• _WORK TO BE COMPLETED_
Copy the lines below, please, starting with the one that contains "C205: 22nF (+12V, N008) -> none" and ending with the last. Pictures stay out.

Version difference data
----------------

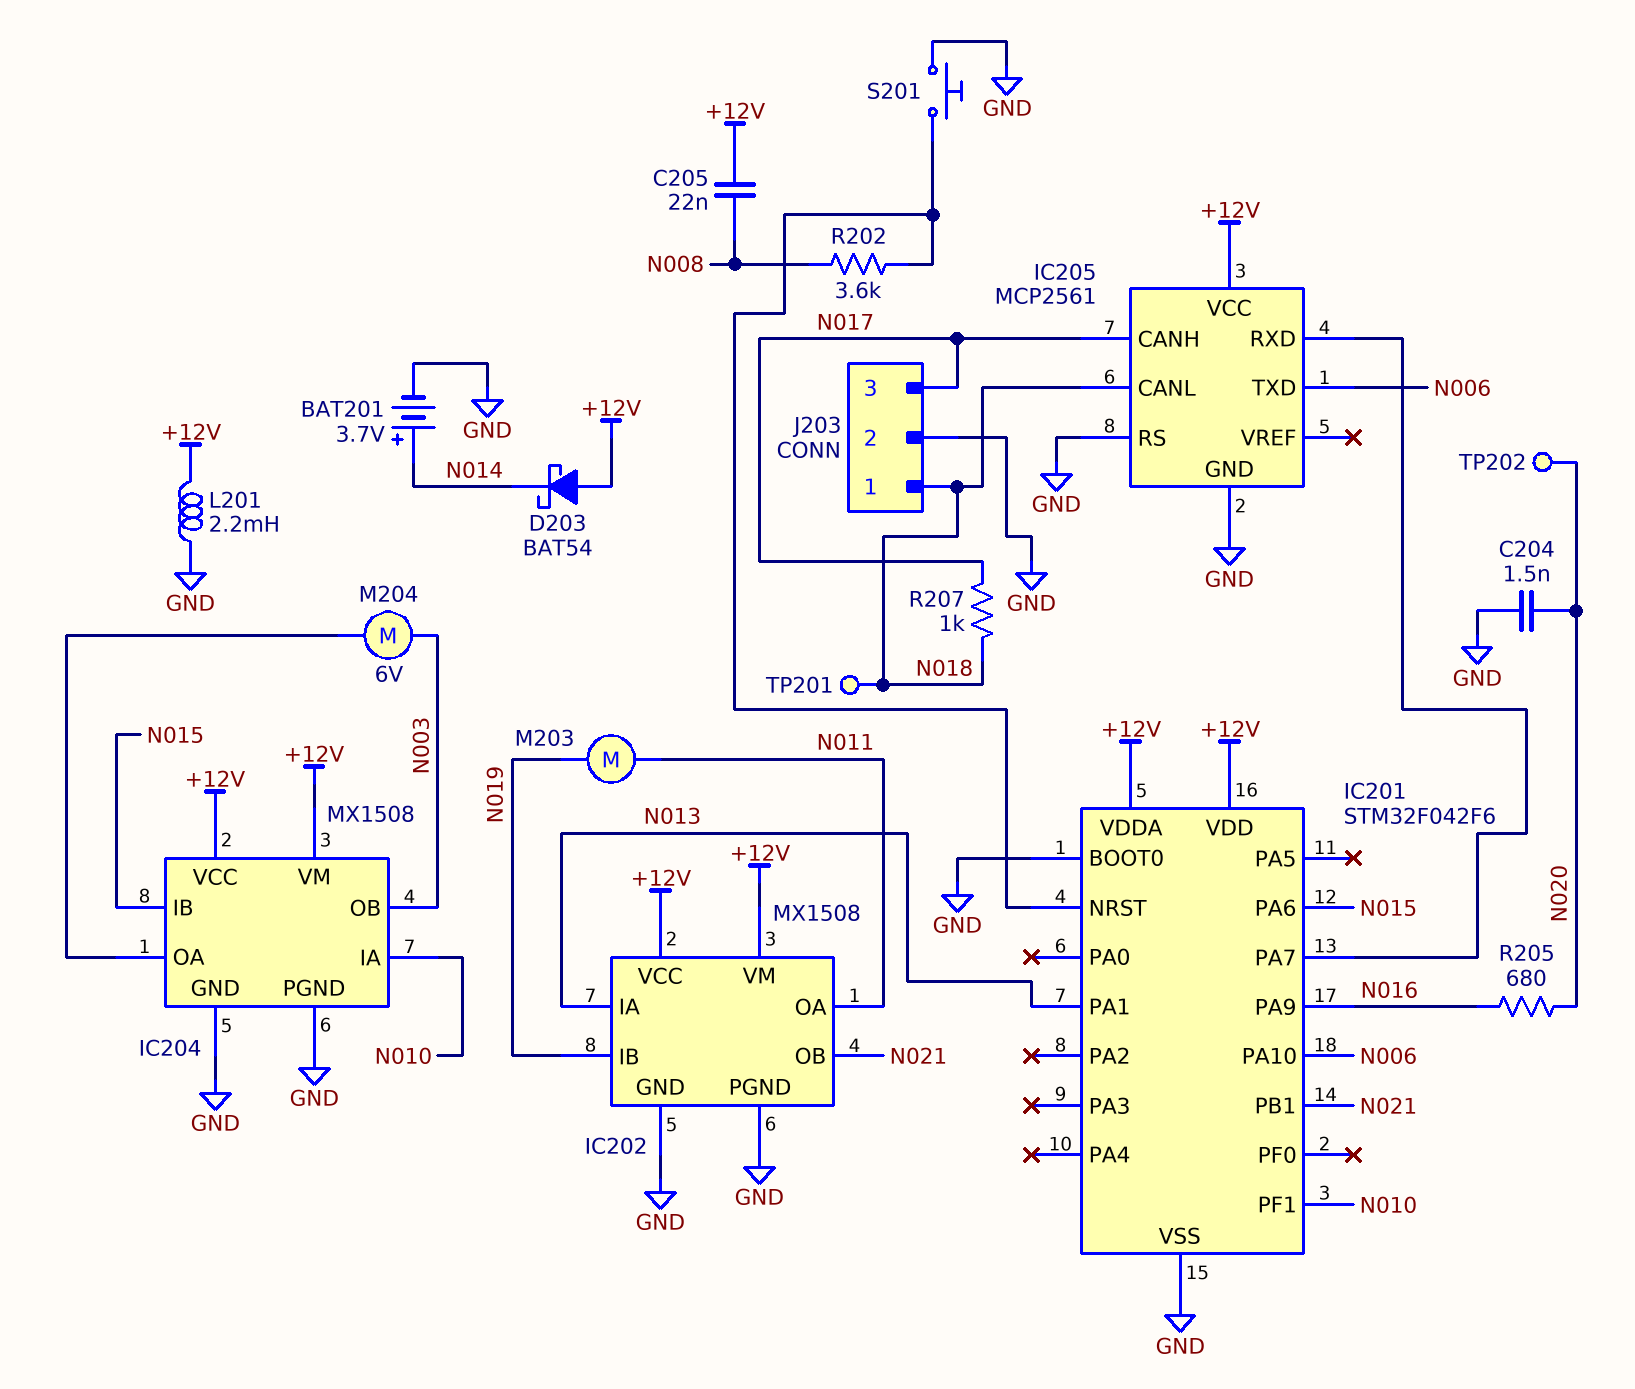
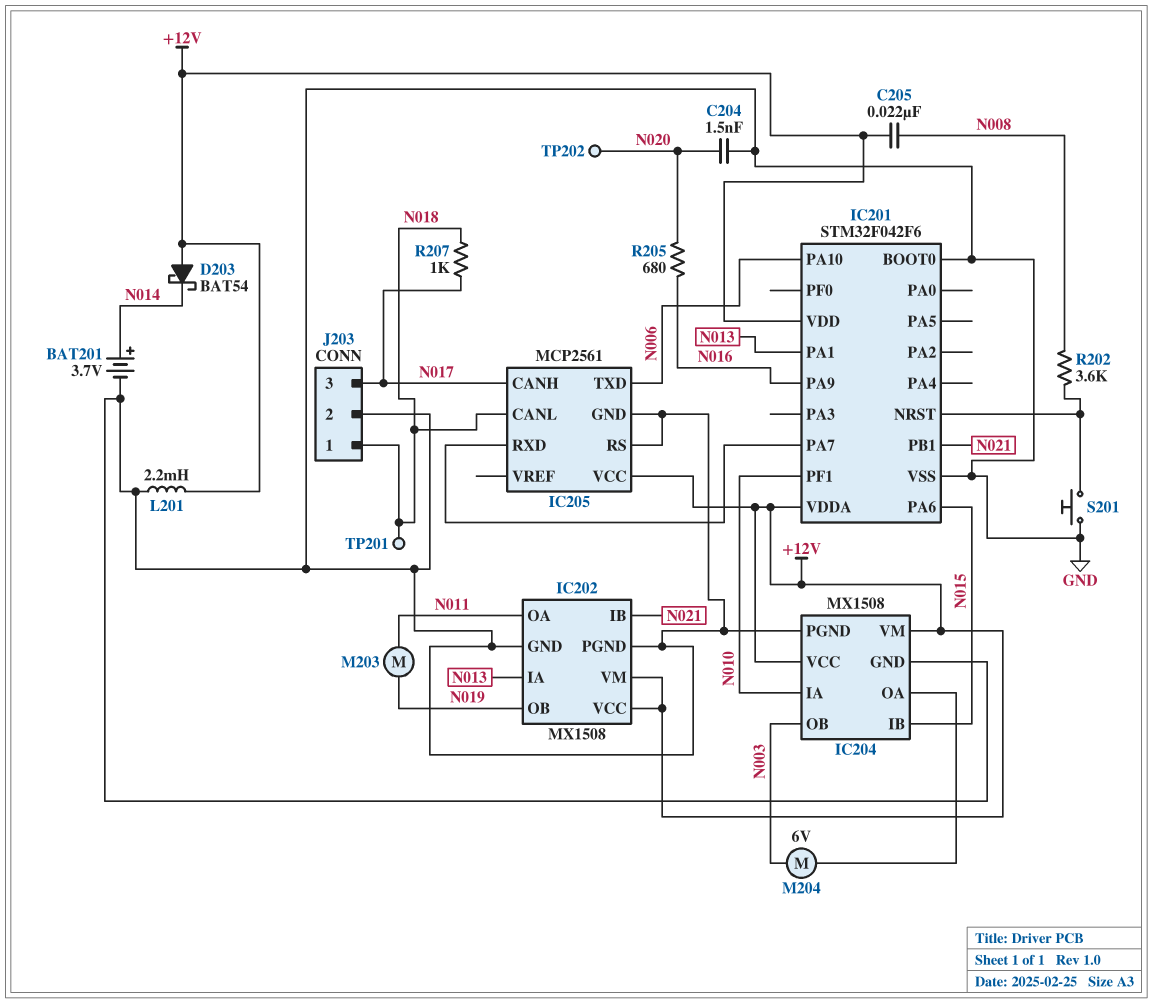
IC202 pin IB: N019 -> N021
IC202 pin OB: N021 -> N019

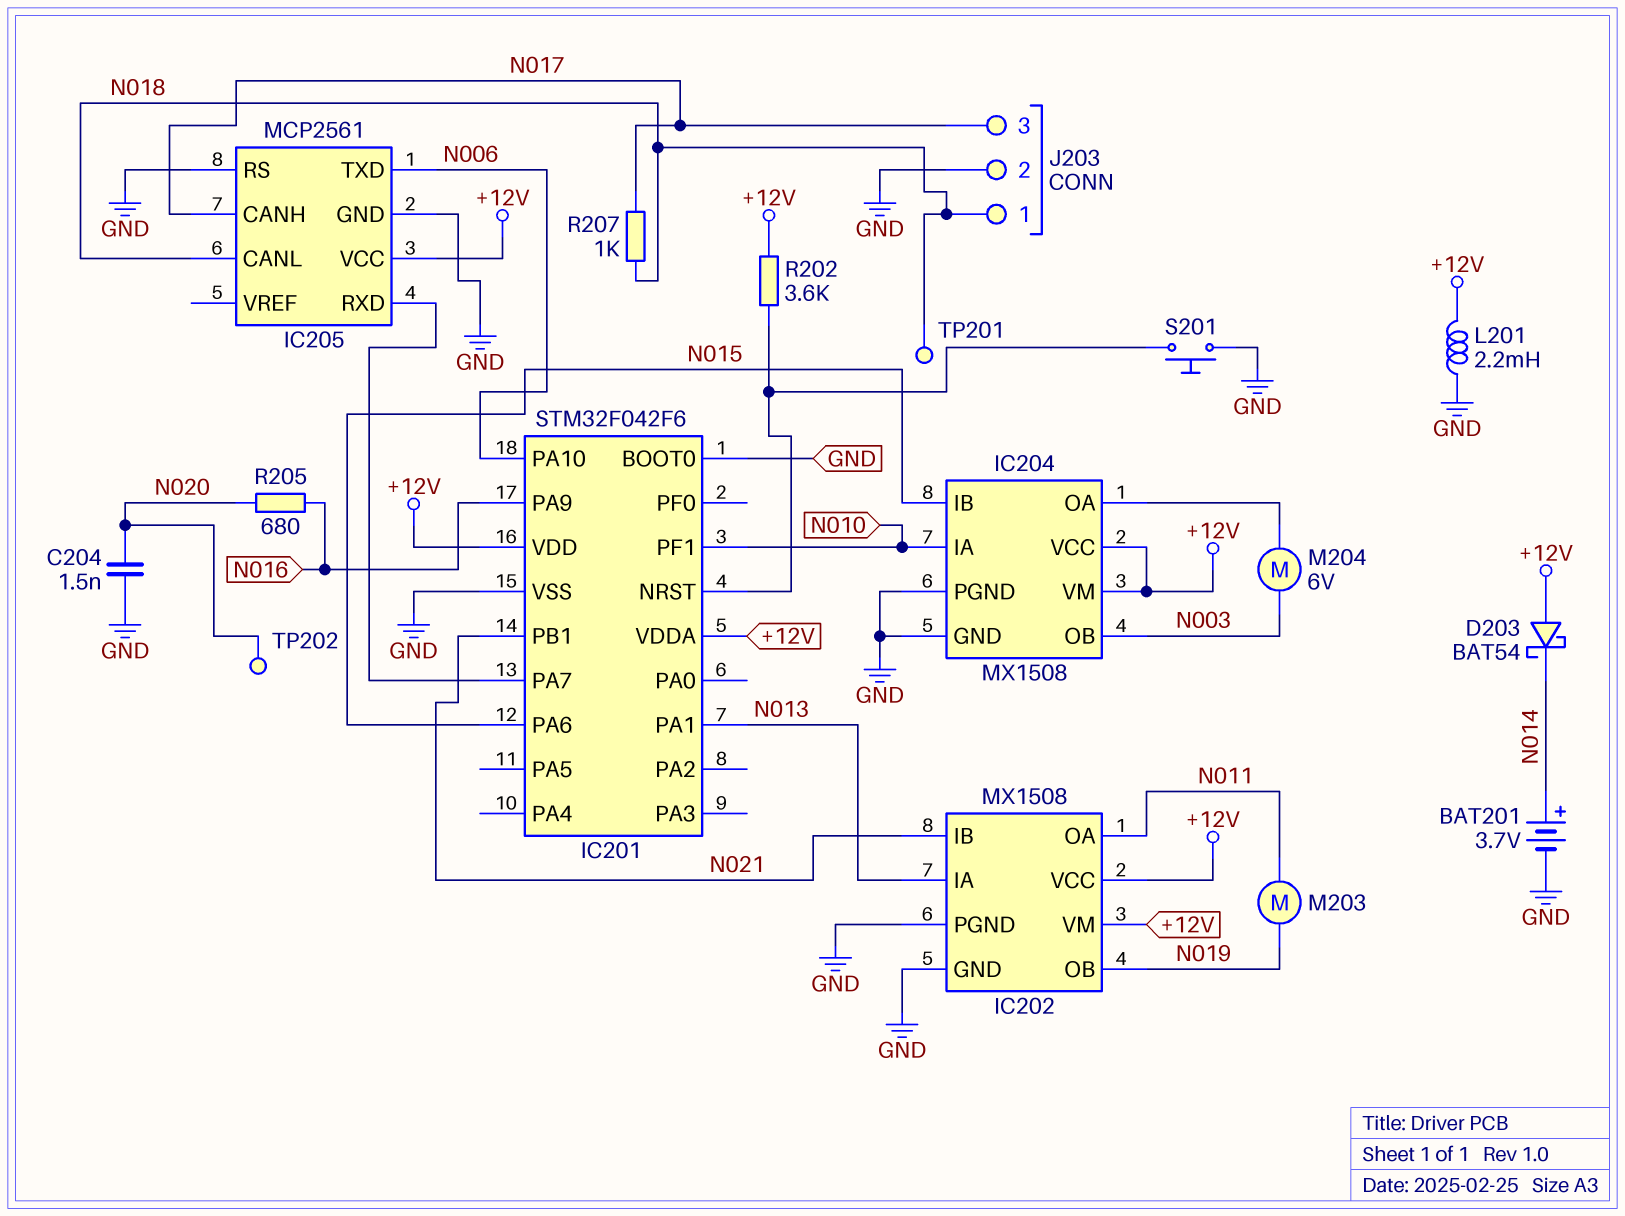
C205: 22nF (+12V, N008) -> none
R202: 3.6k (IC201/NRST, N008) -> 3.6k (+12V, IC201/NRST)

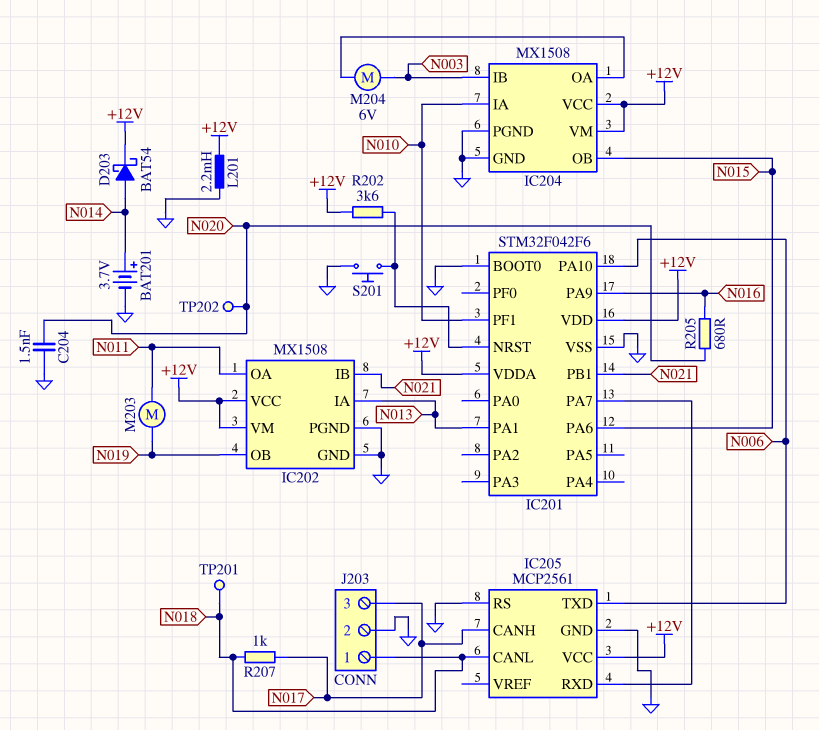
D203: schottky BAT54 (A +12V, K N014) -> schottky BAT54 (A N014, K +12V)
IC204 pin IB: N015 -> N003
IC204 pin OB: N003 -> N015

----------------

• _EXPECTED OUTPUT_
C205: 22nF (+12V, N008) -> none
R202: 3.6k (IC201/NRST, N008) -> 3.6k (+12V, IC201/NRST)

D203: schottky BAT54 (A +12V, K N014) -> schottky BAT54 (A N014, K +12V)
IC204 pin IB: N015 -> N003
IC204 pin OB: N003 -> N015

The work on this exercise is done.